- PROMPT
An exact transcription is needed, starting at the line containing "red dumbbell: 3 -> 1" and running through the last line of the records, with every picture left out.

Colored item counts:
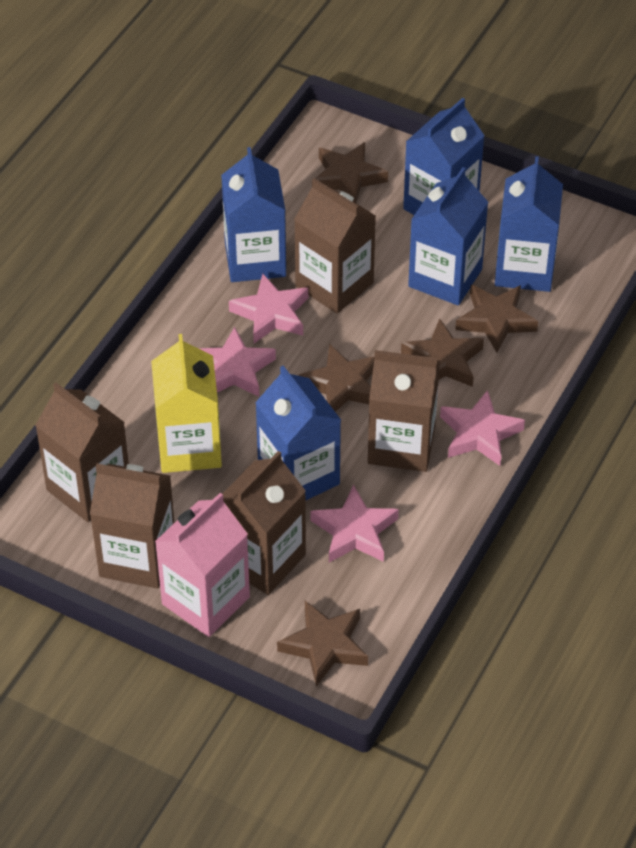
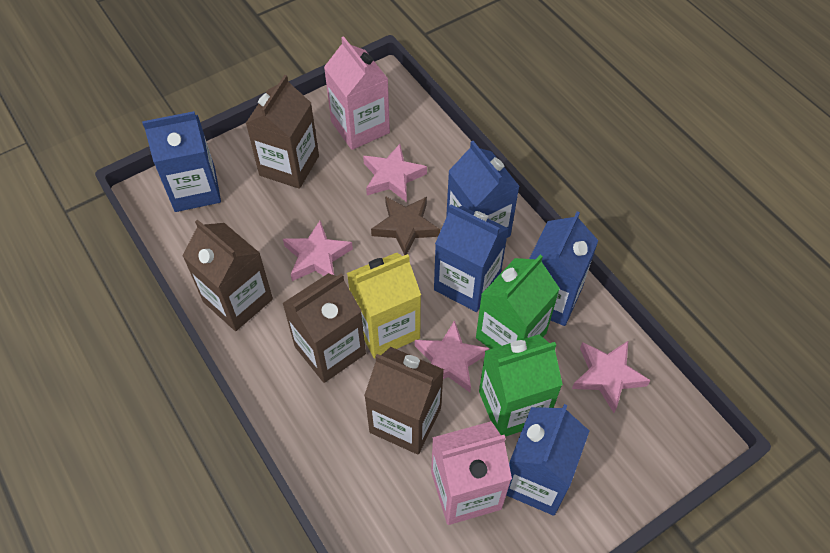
brown carton: 5 -> 4
brown star: 5 -> 1
green carton: 0 -> 2
pink carton: 1 -> 2

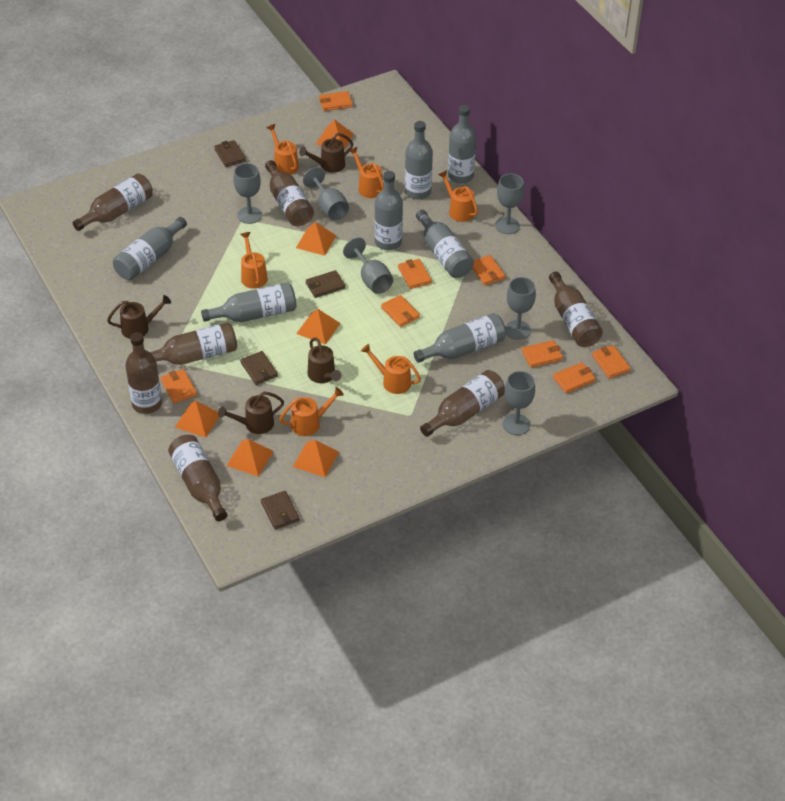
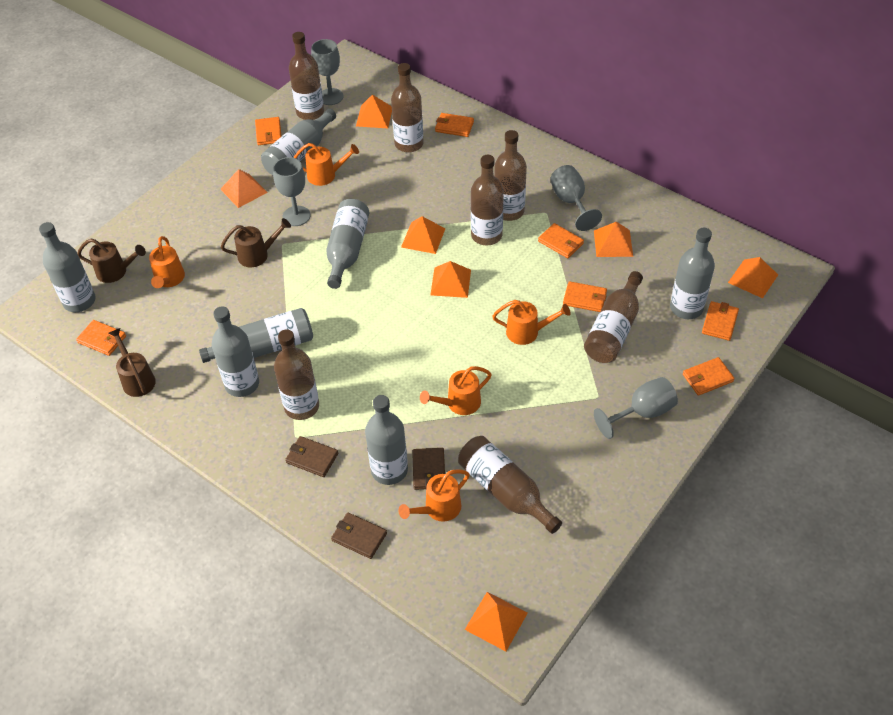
brown wallet: 4 -> 3
brown watering can: 4 -> 3
grey goblet: 6 -> 4
orange pyramid: 6 -> 7
orange wallet: 8 -> 7
orange watering can: 6 -> 5

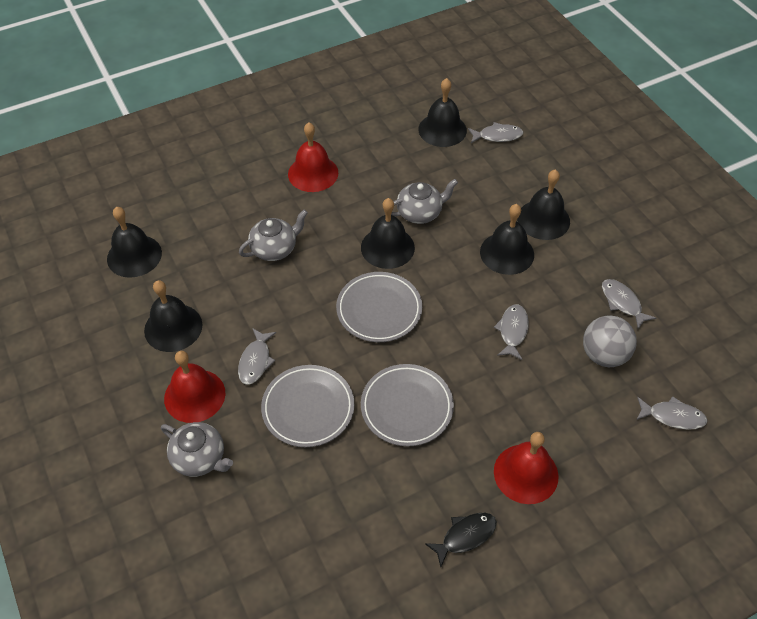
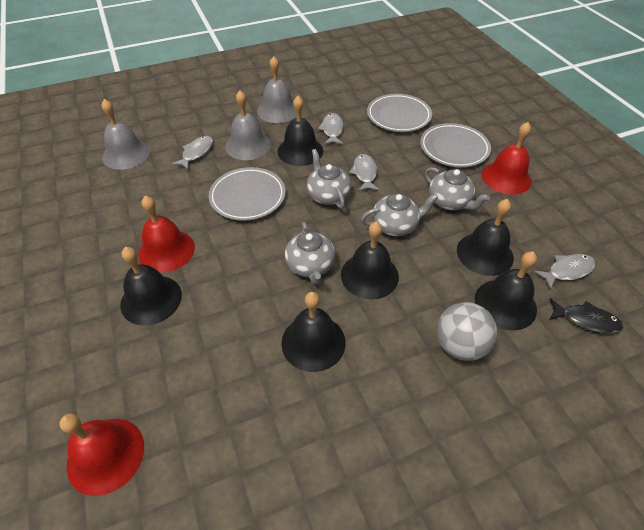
grey bell: 0 -> 3
grey fish: 5 -> 4
grey teapot: 3 -> 4

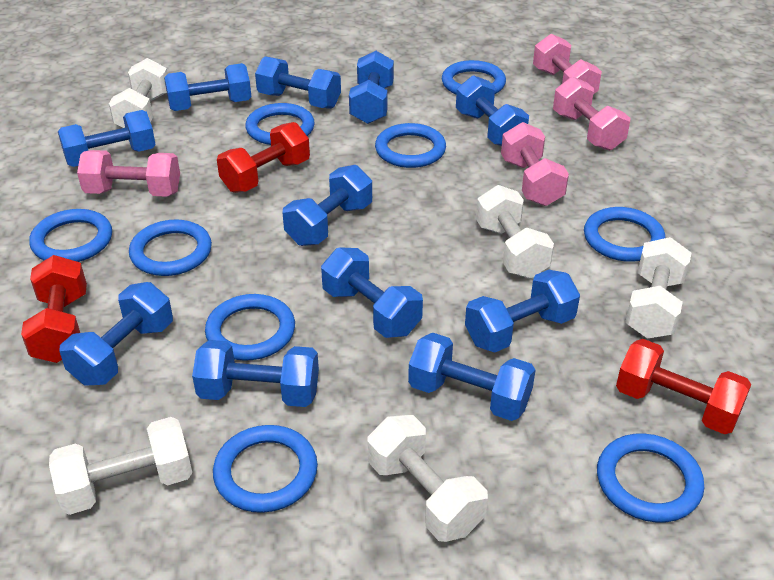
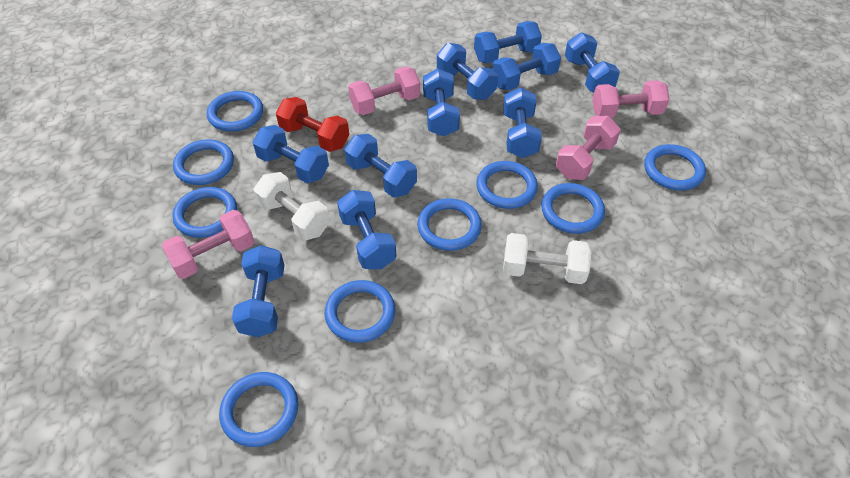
blue dumbbell: 11 -> 10
red dumbbell: 3 -> 1
white dumbbell: 5 -> 2

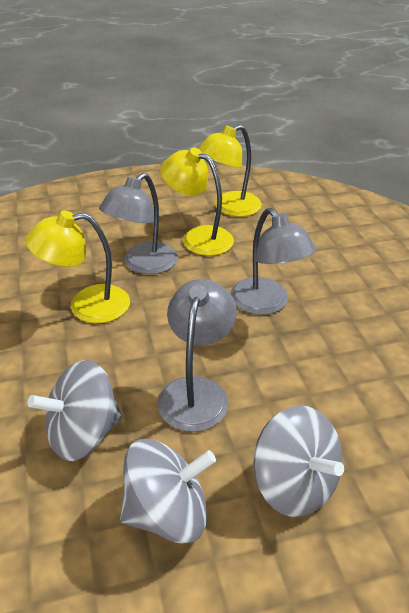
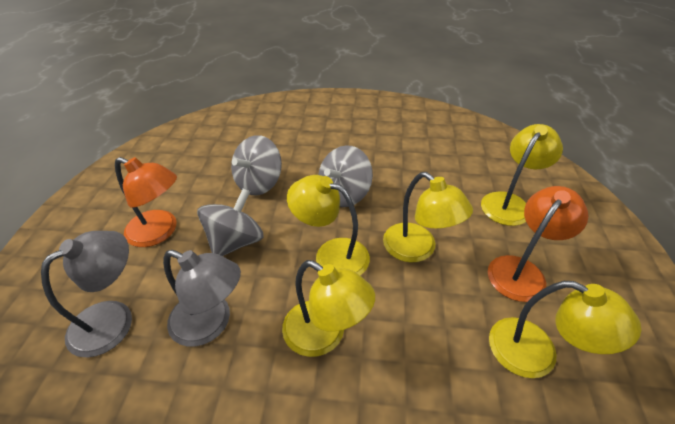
grey lamp: 3 -> 2
orange lamp: 0 -> 2
yellow lamp: 3 -> 5

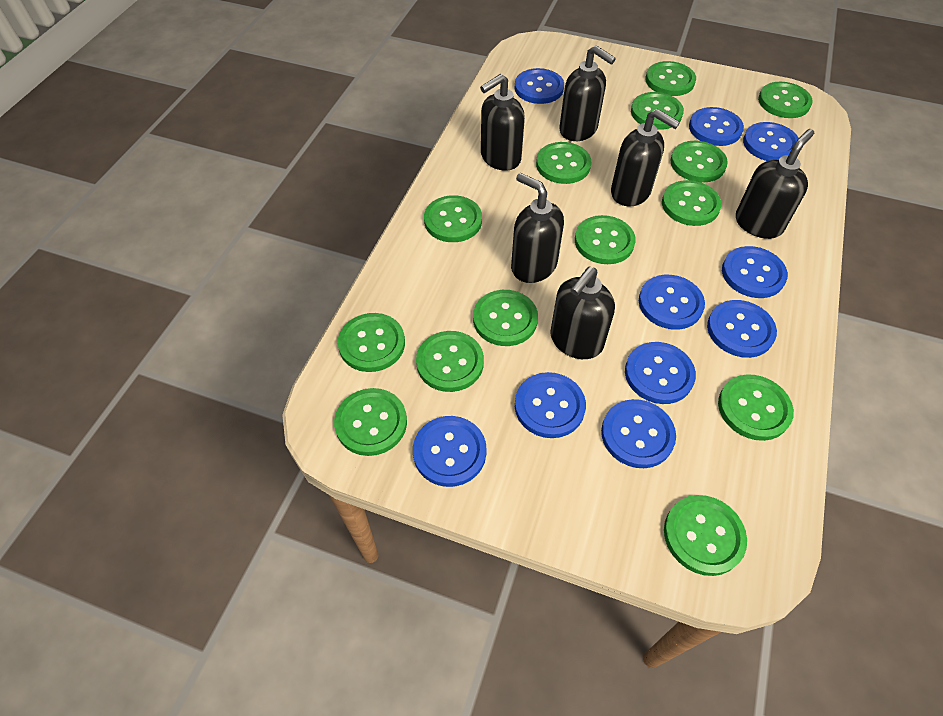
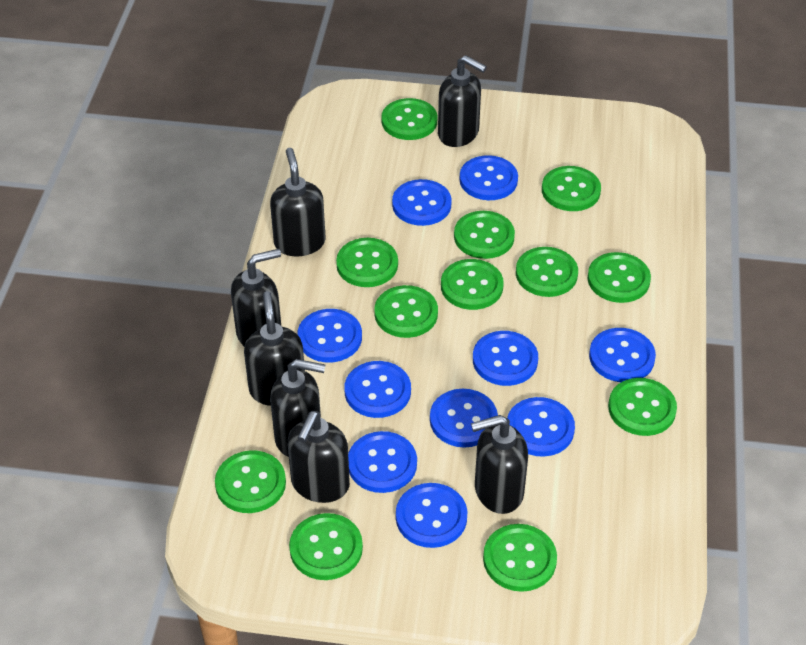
black soap dispenser: 6 -> 7
green button: 14 -> 12

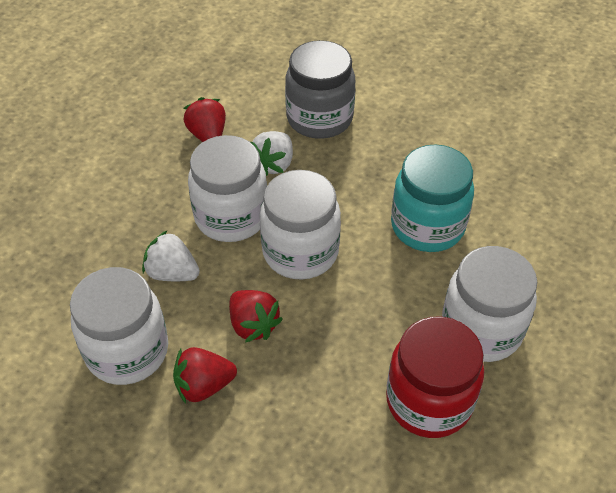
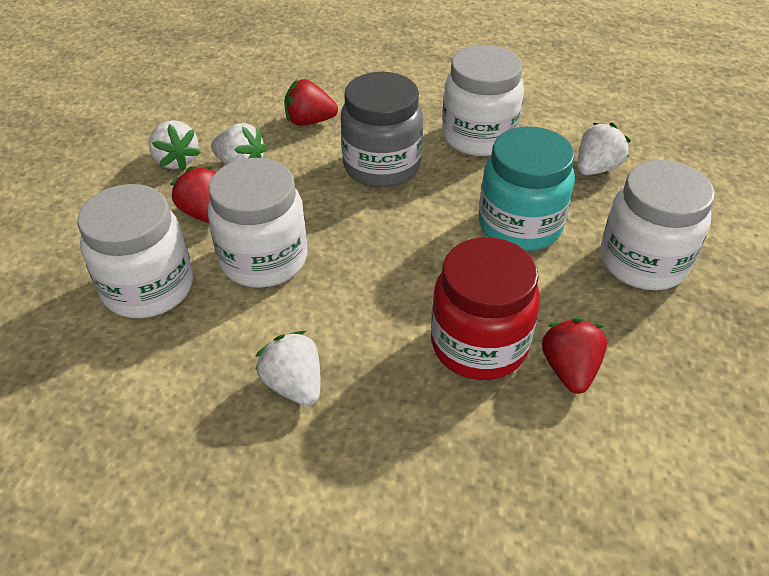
white strawberry: 2 -> 4

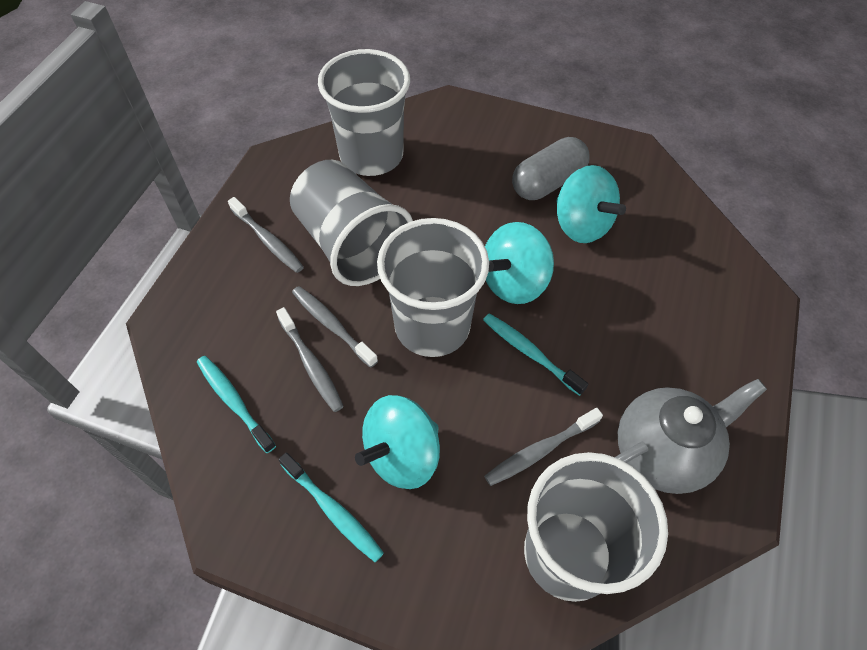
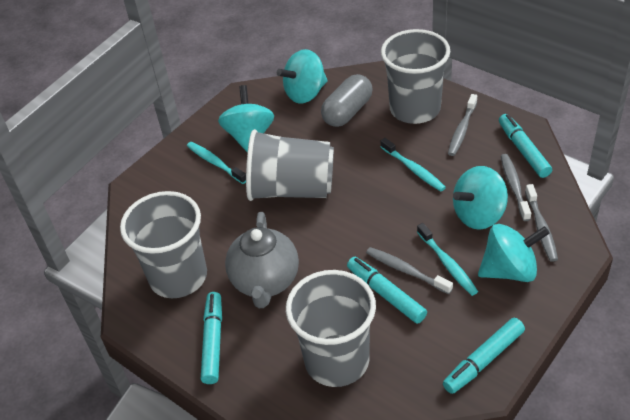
turquoise marker: 0 -> 4
turquoise spinning top: 3 -> 4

- WRITTEN ANSWER
red dumbbell: 3 -> 1
white dumbbell: 5 -> 2

grey lamp: 3 -> 2
orange lamp: 0 -> 2
yellow lamp: 3 -> 5

black soap dispenser: 6 -> 7
green button: 14 -> 12

white strawberry: 2 -> 4

turquoise marker: 0 -> 4
turquoise spinning top: 3 -> 4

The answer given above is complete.